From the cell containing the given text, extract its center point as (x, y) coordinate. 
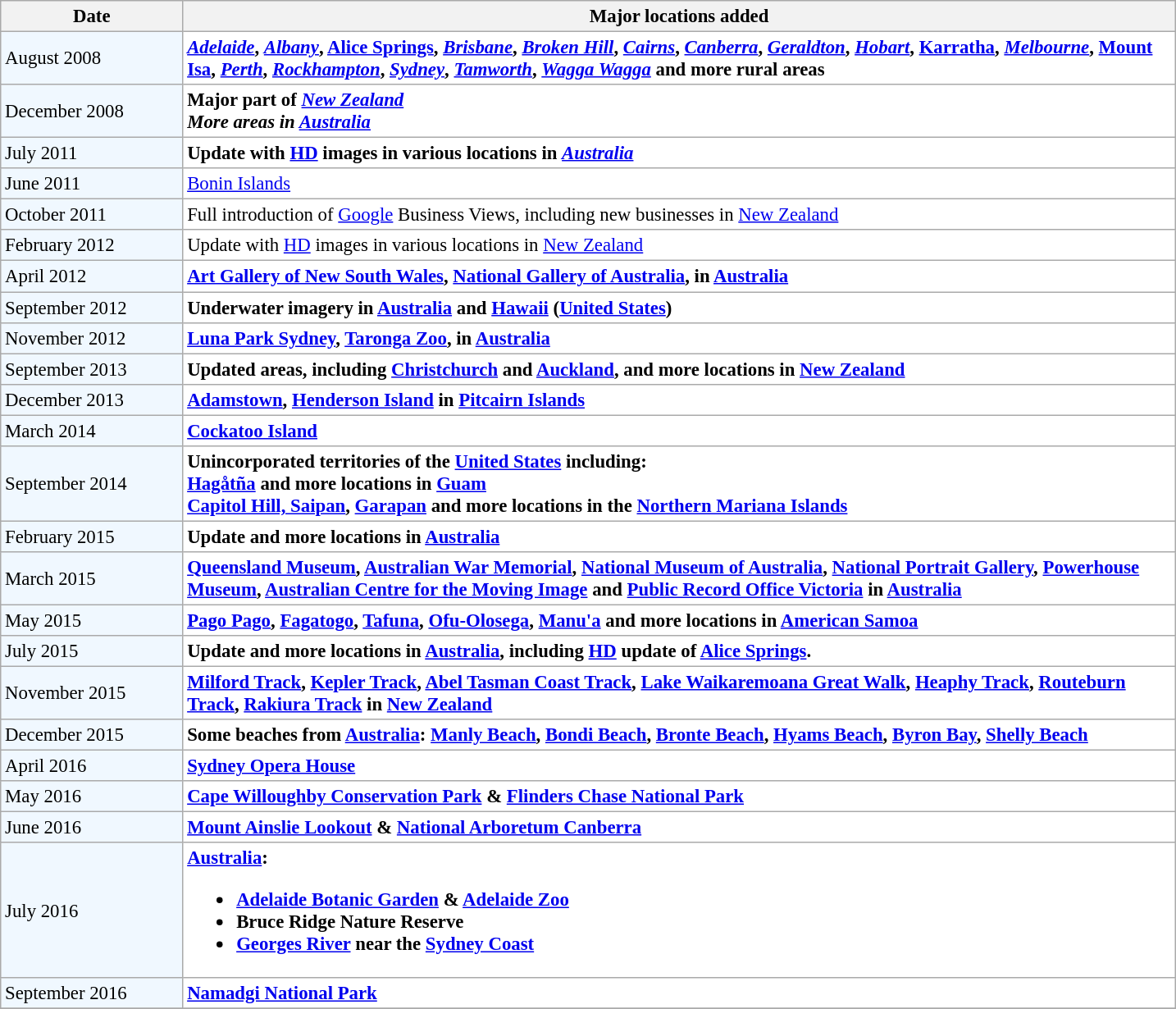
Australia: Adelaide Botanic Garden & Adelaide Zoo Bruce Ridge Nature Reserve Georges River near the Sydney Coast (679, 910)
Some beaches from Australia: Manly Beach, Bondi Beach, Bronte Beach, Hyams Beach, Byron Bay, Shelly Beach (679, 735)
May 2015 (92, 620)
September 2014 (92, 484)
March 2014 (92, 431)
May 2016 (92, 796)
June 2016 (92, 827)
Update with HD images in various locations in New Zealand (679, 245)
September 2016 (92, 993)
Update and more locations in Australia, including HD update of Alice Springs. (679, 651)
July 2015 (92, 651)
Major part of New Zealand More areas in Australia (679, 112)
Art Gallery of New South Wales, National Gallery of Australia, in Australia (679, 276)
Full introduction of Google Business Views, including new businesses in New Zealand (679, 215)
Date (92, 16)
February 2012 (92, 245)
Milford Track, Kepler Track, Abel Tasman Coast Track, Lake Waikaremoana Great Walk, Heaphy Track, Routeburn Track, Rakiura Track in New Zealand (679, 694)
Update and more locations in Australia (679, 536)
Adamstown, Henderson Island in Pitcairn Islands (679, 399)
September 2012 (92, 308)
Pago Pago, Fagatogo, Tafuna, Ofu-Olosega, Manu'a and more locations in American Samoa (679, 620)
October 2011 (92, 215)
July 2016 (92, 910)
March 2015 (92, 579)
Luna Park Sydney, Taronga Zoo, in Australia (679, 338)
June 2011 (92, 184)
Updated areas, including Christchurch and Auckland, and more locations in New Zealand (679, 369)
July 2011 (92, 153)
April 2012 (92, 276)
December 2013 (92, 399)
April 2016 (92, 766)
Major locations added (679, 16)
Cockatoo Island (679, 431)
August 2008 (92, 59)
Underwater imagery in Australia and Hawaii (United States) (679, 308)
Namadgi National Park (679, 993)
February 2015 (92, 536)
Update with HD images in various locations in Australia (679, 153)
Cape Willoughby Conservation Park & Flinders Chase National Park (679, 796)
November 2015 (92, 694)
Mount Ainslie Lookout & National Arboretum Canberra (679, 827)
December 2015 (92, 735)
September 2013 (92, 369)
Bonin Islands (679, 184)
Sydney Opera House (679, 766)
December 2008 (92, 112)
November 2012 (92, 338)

##############################

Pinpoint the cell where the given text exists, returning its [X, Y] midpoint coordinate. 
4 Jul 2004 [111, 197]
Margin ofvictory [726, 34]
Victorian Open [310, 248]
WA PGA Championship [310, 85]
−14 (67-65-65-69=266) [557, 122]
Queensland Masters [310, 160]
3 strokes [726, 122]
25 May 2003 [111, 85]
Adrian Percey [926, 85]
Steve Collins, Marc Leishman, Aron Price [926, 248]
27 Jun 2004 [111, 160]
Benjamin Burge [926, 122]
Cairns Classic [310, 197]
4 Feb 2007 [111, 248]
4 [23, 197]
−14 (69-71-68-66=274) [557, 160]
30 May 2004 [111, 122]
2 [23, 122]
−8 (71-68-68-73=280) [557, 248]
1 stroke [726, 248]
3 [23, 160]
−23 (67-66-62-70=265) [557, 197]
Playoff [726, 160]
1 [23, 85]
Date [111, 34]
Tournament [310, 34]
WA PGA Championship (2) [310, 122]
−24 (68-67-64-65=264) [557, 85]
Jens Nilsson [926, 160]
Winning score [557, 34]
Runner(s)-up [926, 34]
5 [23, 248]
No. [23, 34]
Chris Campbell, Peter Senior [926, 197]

##############################

▸ **EXERCISE TASK**: Copy the records word for word, from the line containing "Australia: Adelaide Botanic" through the line containing "May 2016 (92, 796)".

▸ **RESULT OF THE TASK**:
Australia: Adelaide Botanic Garden & Adelaide Zoo Bruce Ridge Nature Reserve Georges River near the Sydney Coast (679, 910)
Some beaches from Australia: Manly Beach, Bondi Beach, Bronte Beach, Hyams Beach, Byron Bay, Shelly Beach (679, 735)
May 2015 (92, 620)
September 2014 (92, 484)
March 2014 (92, 431)
May 2016 (92, 796)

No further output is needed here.